[Records from a dataset]
# # # # #

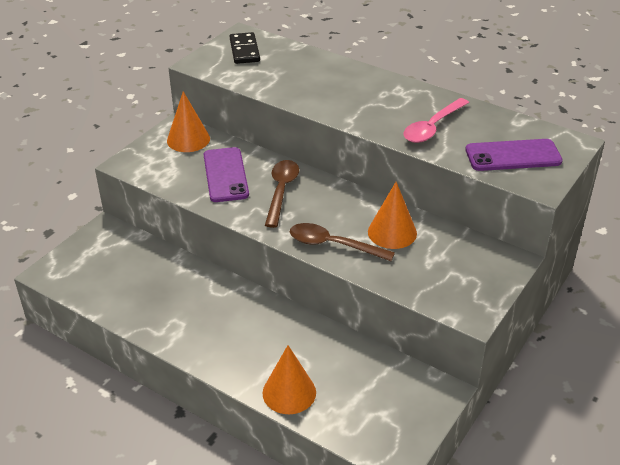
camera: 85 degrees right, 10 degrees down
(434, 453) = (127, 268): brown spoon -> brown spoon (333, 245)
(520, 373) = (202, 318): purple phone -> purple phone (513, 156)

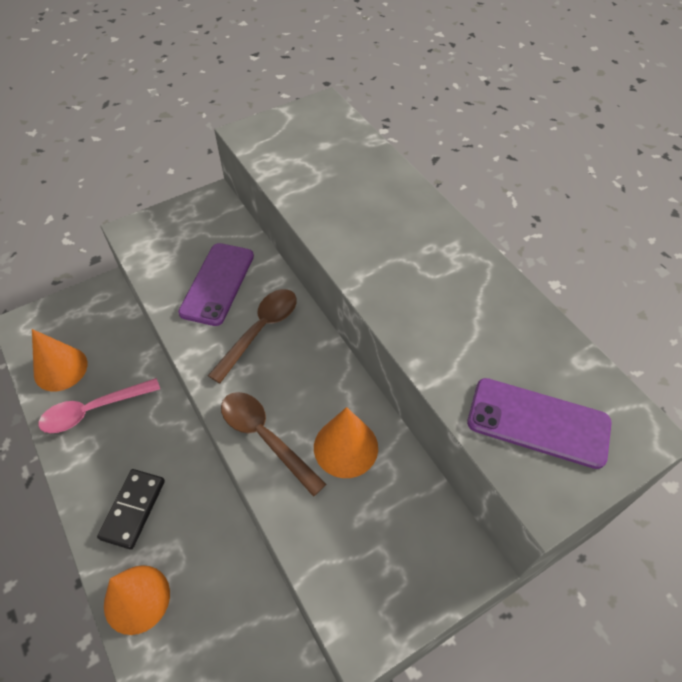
camera: 25 degrees right, 15 degrees up
(188, 139) = (213, 220): orange cone -> orange cone (60, 368)
(244, 50) = (310, 129): black domino -> black domino (133, 509)
(432, 127) = (457, 328): pink spoon -> pink spoon (93, 410)

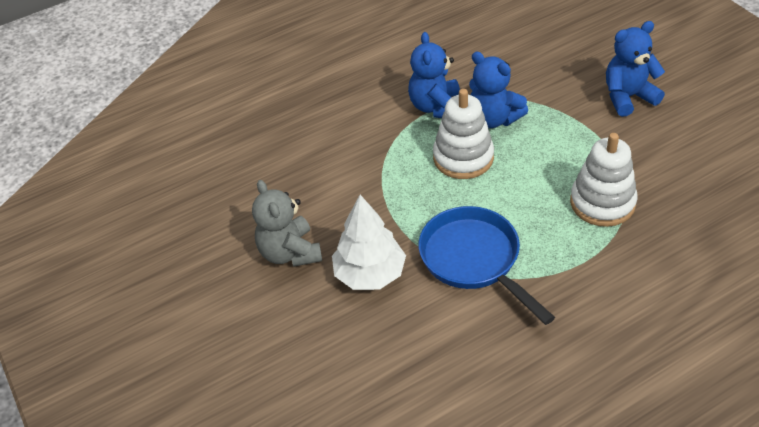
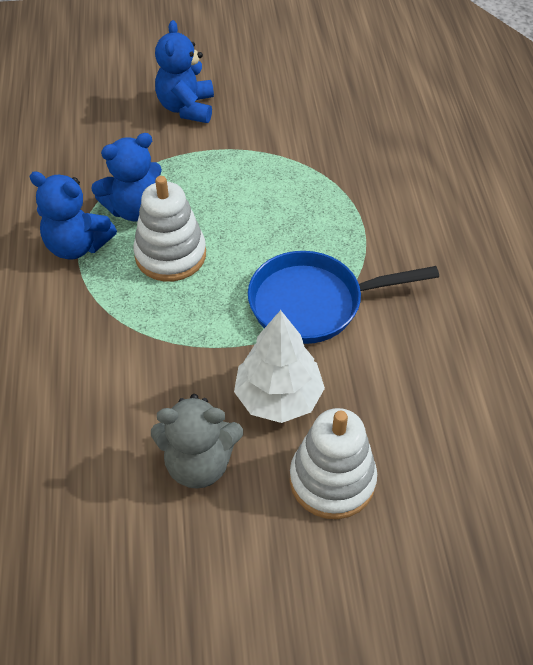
camera: 70 degrees left, 5 degrees up
(602, 203) = (303, 184): white stacking toy -> white stacking toy (332, 480)

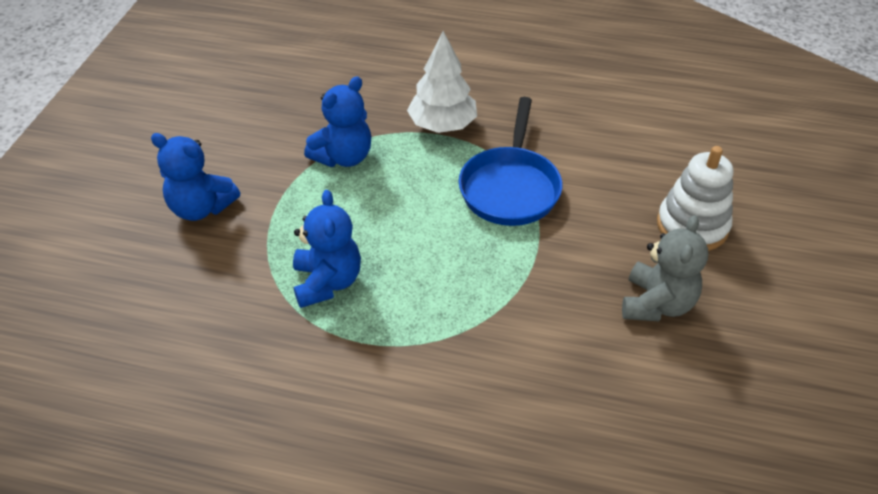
camera: 70 degrees left, 5 degrees down
(77, 246) = (354, 341): blue teddy bear -> blue teddy bear (343, 157)
(170, 255) = (406, 268): white stacking toy -> none
(278, 397) = (603, 235): white tree -> white tree (442, 125)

# # # # #

**Activity**: Within the entries, find all lines holding "stacking" and copy each one.

**Solution to this problem**:
(602, 203) = (303, 184): white stacking toy -> white stacking toy (332, 480)
(170, 255) = (406, 268): white stacking toy -> none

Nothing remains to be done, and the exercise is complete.